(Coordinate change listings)

• • •

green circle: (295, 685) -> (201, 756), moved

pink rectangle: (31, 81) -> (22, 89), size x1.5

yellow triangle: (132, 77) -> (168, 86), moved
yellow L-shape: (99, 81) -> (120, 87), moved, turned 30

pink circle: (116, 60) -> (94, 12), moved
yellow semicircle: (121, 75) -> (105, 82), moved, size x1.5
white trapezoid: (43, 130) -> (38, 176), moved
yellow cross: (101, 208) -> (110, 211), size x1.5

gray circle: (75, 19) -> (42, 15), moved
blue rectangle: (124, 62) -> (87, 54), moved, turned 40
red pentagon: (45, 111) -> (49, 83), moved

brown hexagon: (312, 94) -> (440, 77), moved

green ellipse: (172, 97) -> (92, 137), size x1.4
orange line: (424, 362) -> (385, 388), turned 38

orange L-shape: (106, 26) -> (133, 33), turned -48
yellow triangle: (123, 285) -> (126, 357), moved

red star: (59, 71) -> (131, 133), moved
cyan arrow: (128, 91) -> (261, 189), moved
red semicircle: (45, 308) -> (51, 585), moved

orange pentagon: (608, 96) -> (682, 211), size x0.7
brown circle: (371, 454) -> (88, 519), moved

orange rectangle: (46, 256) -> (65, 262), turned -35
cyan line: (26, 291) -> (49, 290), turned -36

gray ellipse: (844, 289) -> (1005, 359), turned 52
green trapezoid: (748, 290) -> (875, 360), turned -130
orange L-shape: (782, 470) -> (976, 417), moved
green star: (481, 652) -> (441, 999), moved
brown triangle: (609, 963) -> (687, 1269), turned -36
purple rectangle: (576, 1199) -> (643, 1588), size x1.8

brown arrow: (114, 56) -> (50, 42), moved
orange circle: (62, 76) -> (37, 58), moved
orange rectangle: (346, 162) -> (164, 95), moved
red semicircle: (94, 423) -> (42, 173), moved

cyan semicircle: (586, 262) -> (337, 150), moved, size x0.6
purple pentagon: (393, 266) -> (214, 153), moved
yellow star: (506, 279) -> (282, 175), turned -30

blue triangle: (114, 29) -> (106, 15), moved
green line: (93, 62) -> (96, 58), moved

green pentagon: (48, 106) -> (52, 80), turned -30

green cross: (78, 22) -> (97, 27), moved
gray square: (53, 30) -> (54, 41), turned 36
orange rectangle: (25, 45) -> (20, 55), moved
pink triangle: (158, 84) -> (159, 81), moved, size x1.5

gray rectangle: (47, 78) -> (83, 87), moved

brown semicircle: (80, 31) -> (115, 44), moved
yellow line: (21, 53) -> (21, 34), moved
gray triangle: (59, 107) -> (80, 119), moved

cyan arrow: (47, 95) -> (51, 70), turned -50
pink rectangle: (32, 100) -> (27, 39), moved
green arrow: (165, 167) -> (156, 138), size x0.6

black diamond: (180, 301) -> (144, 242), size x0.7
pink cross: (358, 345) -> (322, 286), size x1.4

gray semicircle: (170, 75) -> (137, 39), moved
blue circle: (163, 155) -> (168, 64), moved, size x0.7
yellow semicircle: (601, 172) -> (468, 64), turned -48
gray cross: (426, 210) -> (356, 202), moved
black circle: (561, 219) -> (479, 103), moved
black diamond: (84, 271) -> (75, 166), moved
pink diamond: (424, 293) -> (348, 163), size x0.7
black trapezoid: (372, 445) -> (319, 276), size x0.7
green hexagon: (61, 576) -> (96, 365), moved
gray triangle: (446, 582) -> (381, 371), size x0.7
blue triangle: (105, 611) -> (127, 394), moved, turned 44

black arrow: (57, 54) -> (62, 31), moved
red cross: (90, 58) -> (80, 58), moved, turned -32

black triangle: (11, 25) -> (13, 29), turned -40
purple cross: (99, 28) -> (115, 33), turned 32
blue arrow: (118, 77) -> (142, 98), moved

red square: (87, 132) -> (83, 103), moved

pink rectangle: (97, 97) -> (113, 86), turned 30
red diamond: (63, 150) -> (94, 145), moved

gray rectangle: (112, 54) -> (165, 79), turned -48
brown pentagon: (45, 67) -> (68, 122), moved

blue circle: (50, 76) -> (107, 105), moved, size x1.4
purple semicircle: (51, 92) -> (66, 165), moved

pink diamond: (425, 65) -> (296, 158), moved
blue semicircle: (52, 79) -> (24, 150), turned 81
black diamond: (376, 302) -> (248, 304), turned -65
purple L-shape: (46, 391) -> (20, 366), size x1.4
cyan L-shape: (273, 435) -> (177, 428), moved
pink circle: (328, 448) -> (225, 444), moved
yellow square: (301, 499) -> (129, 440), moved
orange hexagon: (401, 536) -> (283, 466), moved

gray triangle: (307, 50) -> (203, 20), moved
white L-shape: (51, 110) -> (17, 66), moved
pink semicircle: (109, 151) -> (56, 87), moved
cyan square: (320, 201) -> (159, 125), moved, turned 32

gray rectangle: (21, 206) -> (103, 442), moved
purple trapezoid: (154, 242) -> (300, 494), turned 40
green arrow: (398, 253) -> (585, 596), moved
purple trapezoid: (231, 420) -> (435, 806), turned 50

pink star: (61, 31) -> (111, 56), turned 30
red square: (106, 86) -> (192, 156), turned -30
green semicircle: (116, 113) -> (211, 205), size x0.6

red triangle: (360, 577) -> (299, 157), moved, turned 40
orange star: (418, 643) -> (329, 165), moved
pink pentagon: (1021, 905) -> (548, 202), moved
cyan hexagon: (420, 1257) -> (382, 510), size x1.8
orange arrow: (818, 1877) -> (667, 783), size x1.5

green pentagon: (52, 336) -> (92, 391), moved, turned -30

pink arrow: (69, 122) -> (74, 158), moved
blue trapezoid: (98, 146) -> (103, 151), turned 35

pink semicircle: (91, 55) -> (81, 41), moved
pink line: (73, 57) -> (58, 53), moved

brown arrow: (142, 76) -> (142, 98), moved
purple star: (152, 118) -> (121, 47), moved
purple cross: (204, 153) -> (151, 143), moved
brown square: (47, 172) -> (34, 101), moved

• • •

» Work order
Only the lines from the one with "pink star: (61, 31) -> (111, 56), turned 30" through the last line above should be restated, word for word.

» Exercise answer
pink star: (61, 31) -> (111, 56), turned 30
red square: (106, 86) -> (192, 156), turned -30
green semicircle: (116, 113) -> (211, 205), size x0.6

red triangle: (360, 577) -> (299, 157), moved, turned 40
orange star: (418, 643) -> (329, 165), moved
pink pentagon: (1021, 905) -> (548, 202), moved
cyan hexagon: (420, 1257) -> (382, 510), size x1.8
orange arrow: (818, 1877) -> (667, 783), size x1.5

green pentagon: (52, 336) -> (92, 391), moved, turned -30

pink arrow: (69, 122) -> (74, 158), moved
blue trapezoid: (98, 146) -> (103, 151), turned 35

pink semicircle: (91, 55) -> (81, 41), moved
pink line: (73, 57) -> (58, 53), moved

brown arrow: (142, 76) -> (142, 98), moved
purple star: (152, 118) -> (121, 47), moved
purple cross: (204, 153) -> (151, 143), moved
brown square: (47, 172) -> (34, 101), moved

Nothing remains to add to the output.